_SOURCE MATERIAL_:
------------------------------

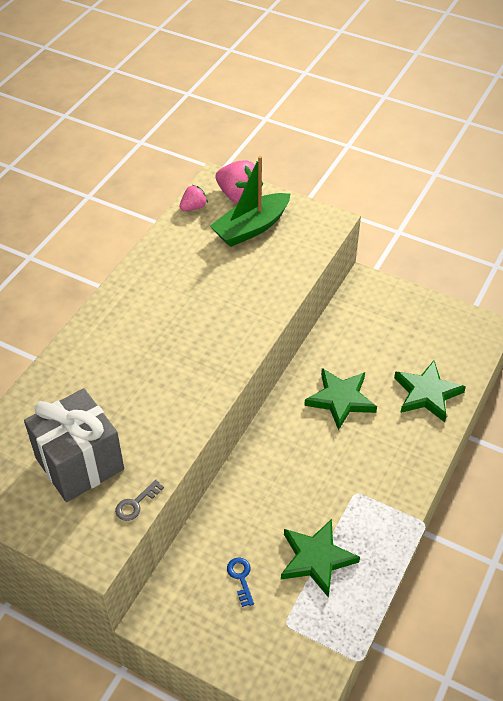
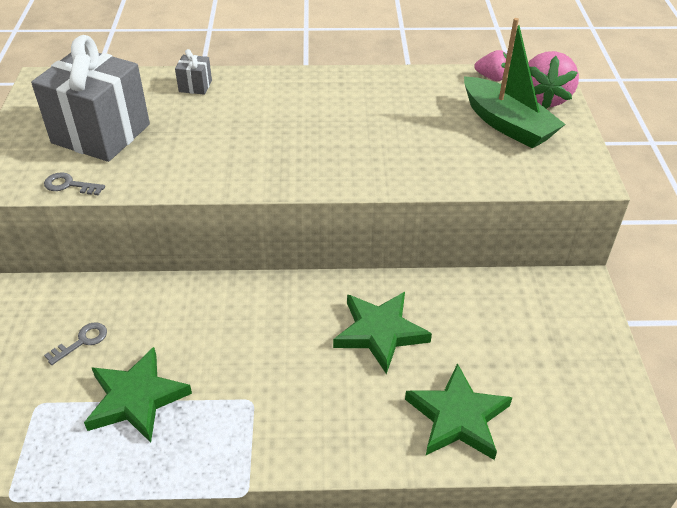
camera: 60 degrees right, 5 degrees down
(60, 379) = (195, 86): none -> grey gift
(241, 578) = (82, 341): blue key -> grey key
(251, 228) = (507, 124): green boat -> green boat turned 150 degrees counterclockwise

------------------------------

_WORK REQUEST_: Please quote nothing but the lines from the line with "(241, 578) = (82, 341): blue key -> grey key" through the end of the data above, exactly as written, ends included.

_RESULT BELOW_:
(241, 578) = (82, 341): blue key -> grey key
(251, 228) = (507, 124): green boat -> green boat turned 150 degrees counterclockwise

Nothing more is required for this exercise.